Data excerpts:
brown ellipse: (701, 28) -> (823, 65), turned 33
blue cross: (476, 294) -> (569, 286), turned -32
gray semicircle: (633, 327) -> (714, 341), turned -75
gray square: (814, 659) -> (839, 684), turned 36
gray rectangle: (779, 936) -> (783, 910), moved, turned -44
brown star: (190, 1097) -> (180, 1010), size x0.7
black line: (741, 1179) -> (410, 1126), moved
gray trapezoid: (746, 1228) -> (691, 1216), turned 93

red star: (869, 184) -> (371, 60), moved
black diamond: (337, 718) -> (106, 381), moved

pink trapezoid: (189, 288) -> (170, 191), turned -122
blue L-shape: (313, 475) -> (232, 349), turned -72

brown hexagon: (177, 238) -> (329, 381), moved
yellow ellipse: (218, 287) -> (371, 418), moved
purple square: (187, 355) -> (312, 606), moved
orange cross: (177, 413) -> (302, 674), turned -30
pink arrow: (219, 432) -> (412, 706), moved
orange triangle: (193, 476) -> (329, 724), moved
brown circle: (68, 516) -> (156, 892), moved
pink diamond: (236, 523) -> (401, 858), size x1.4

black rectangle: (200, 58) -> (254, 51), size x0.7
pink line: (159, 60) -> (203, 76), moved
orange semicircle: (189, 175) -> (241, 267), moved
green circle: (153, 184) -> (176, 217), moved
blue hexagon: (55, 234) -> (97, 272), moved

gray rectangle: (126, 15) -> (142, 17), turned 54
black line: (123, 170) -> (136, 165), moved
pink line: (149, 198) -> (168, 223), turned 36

- [EXERCISE PROMPT]
Check each line of the entries for "brown" and copy those that have it.

- [SOLUTION TO THE EXERCISE]
brown ellipse: (701, 28) -> (823, 65), turned 33
brown star: (190, 1097) -> (180, 1010), size x0.7
brown hexagon: (177, 238) -> (329, 381), moved
brown circle: (68, 516) -> (156, 892), moved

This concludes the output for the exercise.